AIM OF THE EXERCISE: Every line of the records that contains "orange" should be tallied, and only the resulting number returned.

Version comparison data

■ ■ ■

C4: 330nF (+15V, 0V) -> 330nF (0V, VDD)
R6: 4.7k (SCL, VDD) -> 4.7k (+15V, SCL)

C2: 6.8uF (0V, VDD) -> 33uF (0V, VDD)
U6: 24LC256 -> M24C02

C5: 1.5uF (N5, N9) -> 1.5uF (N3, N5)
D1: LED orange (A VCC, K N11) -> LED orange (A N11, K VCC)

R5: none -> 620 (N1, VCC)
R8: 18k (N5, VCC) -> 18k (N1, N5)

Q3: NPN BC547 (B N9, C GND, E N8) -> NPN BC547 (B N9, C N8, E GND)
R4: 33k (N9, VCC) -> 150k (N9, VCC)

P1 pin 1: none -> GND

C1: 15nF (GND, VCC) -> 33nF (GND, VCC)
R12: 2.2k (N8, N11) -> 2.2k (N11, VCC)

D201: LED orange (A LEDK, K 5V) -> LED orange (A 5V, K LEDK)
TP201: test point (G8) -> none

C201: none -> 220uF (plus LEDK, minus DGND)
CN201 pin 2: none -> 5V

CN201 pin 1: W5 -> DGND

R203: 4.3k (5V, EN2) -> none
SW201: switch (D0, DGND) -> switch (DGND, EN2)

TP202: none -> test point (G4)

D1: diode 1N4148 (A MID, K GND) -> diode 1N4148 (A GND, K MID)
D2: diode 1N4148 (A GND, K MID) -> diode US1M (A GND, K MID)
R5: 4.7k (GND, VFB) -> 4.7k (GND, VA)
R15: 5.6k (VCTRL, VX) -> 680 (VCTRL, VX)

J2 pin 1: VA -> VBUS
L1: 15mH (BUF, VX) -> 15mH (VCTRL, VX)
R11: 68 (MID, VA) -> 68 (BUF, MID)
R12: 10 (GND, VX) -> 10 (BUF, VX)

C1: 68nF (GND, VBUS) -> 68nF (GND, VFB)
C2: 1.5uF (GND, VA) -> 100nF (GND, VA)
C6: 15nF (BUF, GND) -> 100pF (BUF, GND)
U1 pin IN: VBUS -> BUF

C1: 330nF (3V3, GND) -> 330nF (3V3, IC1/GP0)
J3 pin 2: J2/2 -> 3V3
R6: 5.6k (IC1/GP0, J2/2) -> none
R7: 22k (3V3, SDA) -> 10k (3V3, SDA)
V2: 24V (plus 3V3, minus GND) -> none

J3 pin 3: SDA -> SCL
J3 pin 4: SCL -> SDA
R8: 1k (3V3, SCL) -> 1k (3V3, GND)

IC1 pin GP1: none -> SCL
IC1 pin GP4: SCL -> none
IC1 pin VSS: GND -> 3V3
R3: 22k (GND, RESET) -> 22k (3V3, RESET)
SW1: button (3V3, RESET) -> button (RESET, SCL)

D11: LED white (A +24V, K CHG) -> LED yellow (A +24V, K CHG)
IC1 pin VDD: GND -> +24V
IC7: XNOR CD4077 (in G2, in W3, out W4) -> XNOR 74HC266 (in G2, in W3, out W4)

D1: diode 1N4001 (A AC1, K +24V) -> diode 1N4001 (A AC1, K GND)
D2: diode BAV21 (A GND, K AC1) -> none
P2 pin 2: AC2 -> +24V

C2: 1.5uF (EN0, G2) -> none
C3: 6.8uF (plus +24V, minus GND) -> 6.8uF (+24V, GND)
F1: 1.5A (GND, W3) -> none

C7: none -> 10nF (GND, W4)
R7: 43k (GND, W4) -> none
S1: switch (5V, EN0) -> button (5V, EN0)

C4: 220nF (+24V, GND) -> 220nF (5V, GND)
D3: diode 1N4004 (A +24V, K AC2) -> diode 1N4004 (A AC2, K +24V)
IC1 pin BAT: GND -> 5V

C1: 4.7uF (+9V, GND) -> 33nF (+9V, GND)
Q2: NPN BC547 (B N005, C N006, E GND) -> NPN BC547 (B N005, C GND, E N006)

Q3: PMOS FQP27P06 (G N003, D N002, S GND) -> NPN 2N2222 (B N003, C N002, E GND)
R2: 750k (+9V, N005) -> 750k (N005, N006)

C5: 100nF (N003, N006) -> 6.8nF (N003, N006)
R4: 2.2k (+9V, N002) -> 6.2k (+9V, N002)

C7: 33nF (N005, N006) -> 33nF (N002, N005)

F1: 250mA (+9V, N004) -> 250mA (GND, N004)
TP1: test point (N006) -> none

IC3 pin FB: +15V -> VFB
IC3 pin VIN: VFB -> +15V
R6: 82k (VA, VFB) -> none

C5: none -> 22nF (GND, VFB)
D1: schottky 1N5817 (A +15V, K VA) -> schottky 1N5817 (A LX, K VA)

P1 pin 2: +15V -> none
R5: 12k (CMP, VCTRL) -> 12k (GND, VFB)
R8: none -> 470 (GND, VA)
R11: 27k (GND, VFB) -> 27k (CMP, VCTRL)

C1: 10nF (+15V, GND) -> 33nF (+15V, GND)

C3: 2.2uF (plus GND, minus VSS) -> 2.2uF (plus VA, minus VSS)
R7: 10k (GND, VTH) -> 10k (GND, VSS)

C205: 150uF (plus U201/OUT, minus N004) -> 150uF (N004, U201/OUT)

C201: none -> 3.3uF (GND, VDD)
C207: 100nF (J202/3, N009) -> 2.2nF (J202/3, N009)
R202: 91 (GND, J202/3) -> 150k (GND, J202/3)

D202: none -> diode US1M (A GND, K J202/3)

■ ■ ■

TASK OUTPUT: 2